Records from a collection
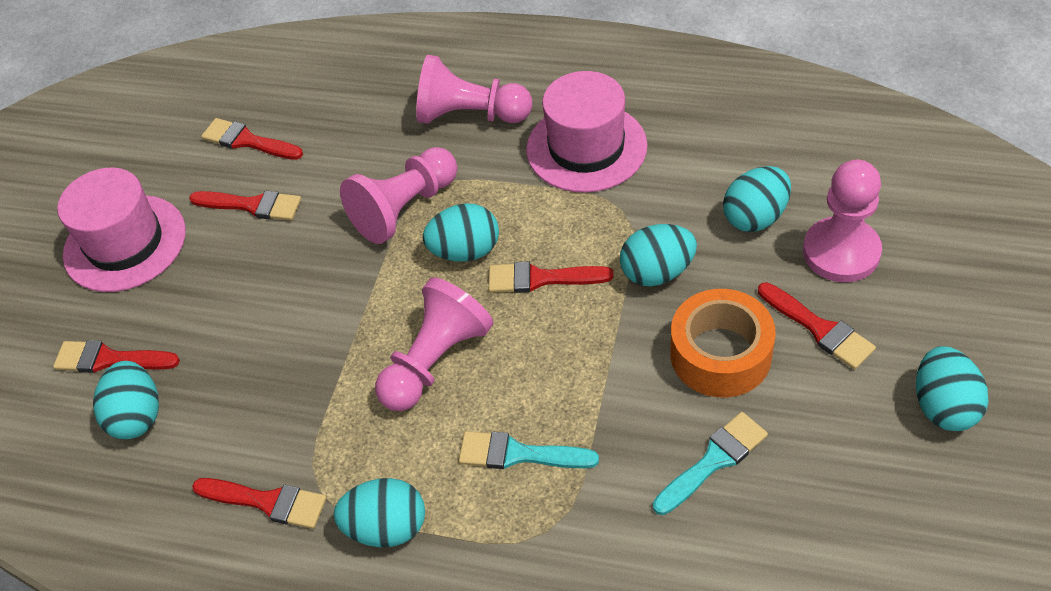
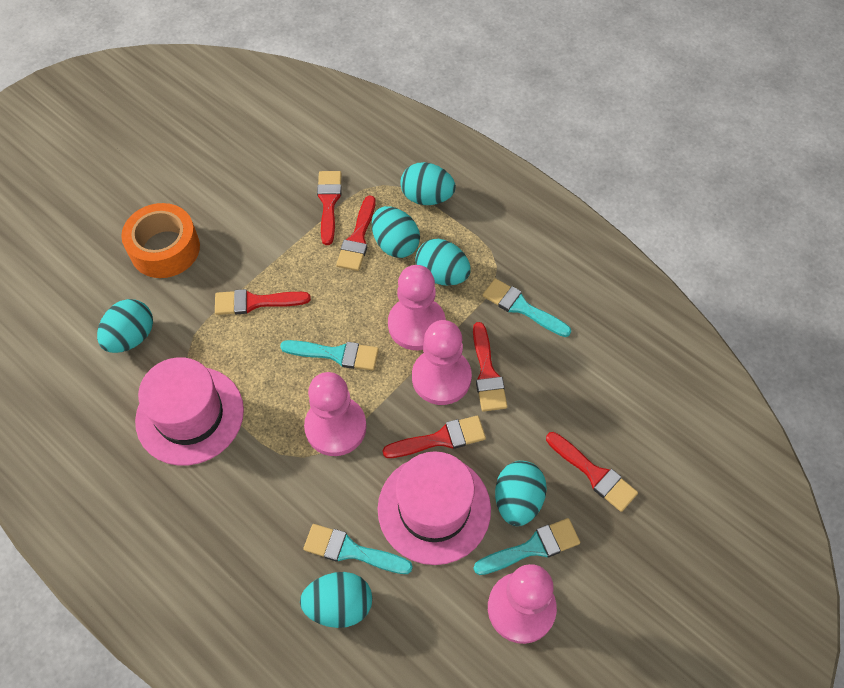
turquoise brush: 2 -> 4

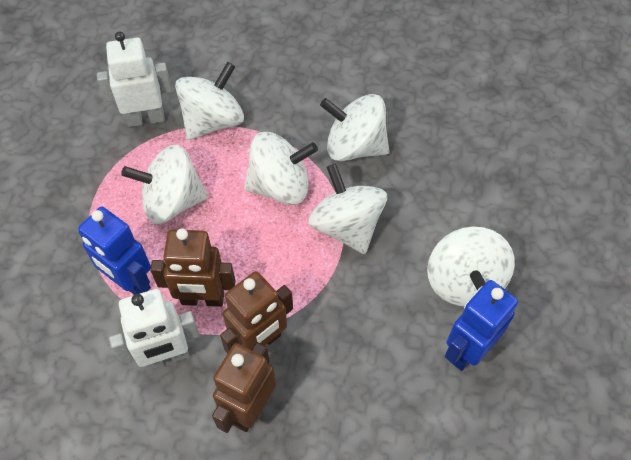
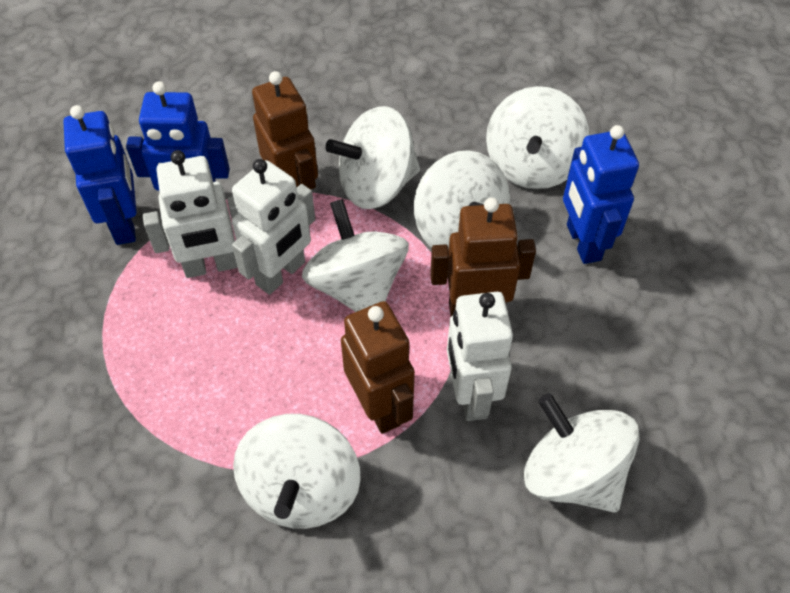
blue robot: 2 -> 3
white robot: 2 -> 3

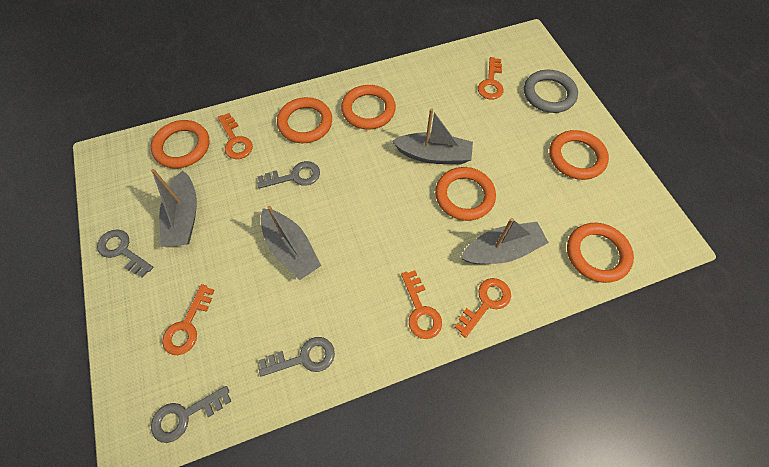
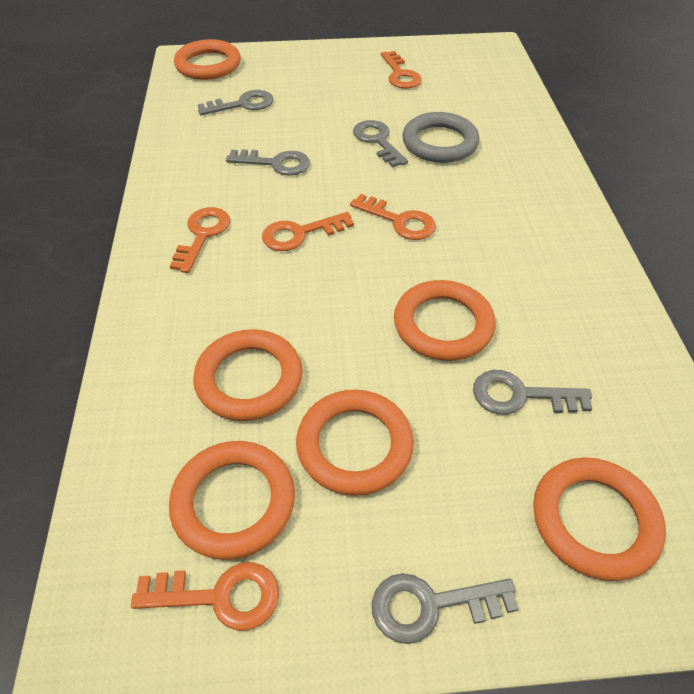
grey boat: 4 -> 0
grey key: 4 -> 5

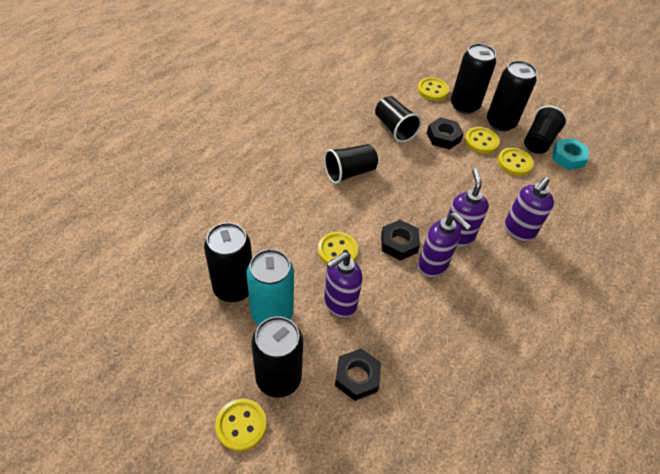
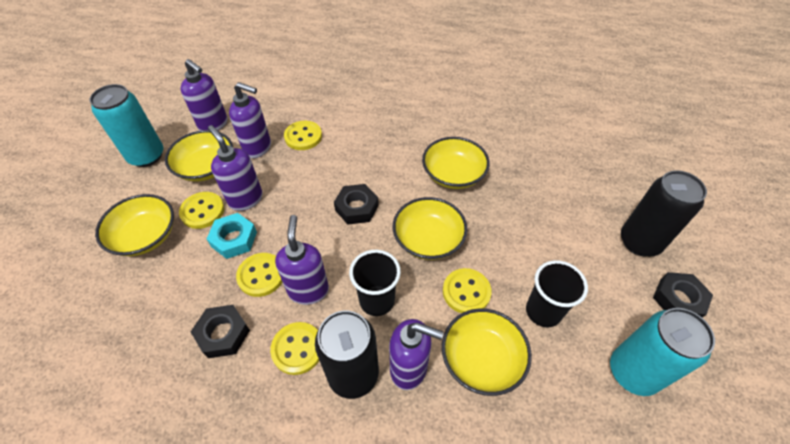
black can: 4 -> 2
black cup: 3 -> 2
purple soap dispenser: 4 -> 5
turquoise can: 1 -> 2
yellow bowl: 0 -> 5

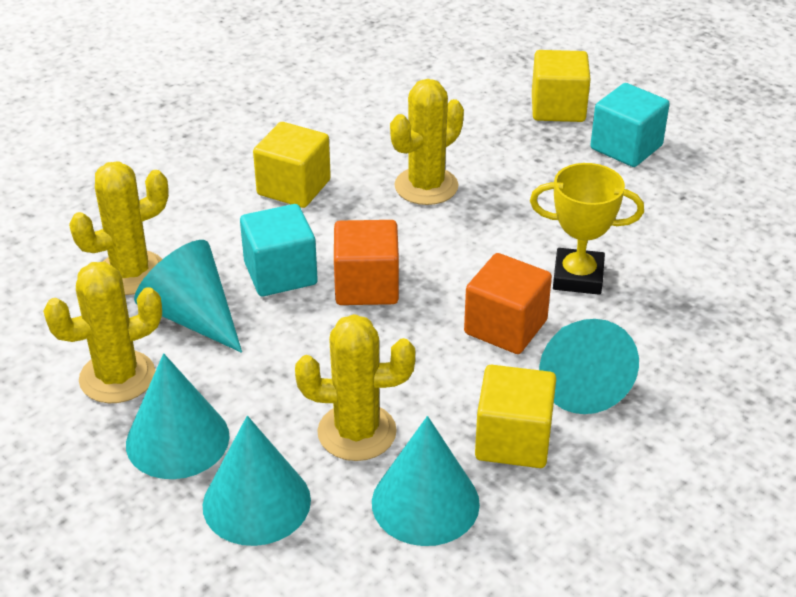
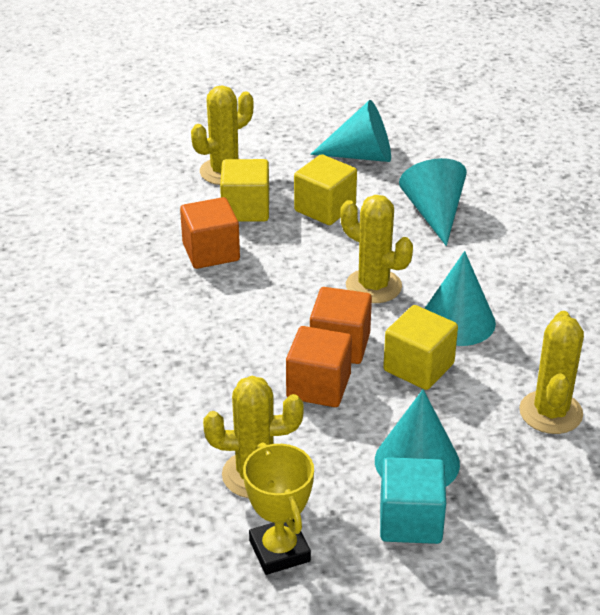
orange cube: 2 -> 3
turquoise cone: 5 -> 4
turquoise cube: 2 -> 1

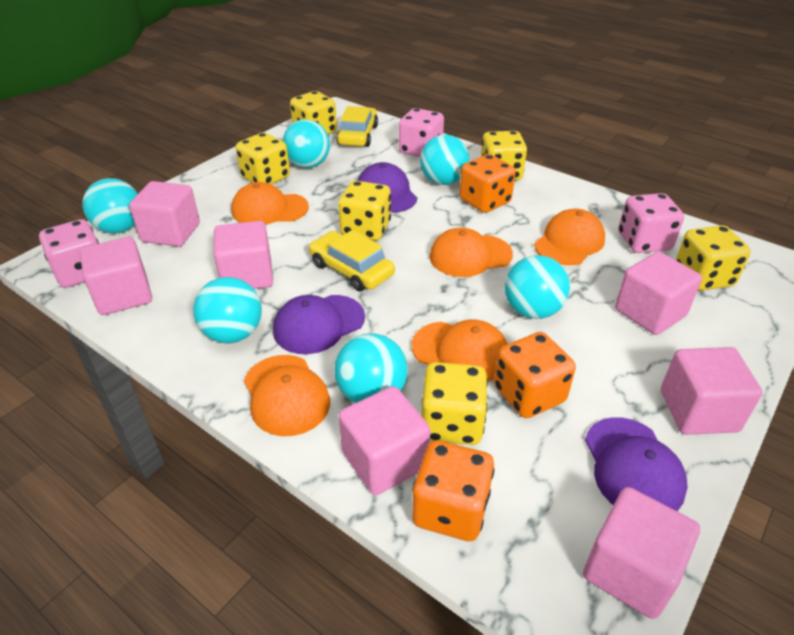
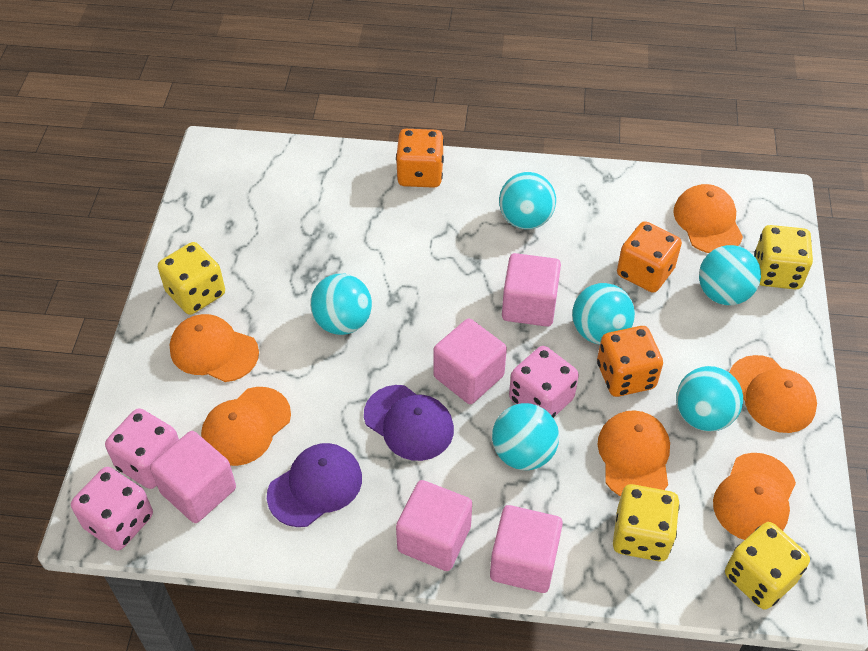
orange cap: 5 -> 6
pink cube: 7 -> 5
purple cap: 3 -> 2
yellow car: 2 -> 0
yellow dice: 6 -> 4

● **Assignment**
Each line from the one containing "turquoise cube: 2 -> 1" through the final line of the data must be reproduced exactly, both ends included, with no pictures in the copy.

● **Solved exercise**
turquoise cube: 2 -> 1

orange cap: 5 -> 6
pink cube: 7 -> 5
purple cap: 3 -> 2
yellow car: 2 -> 0
yellow dice: 6 -> 4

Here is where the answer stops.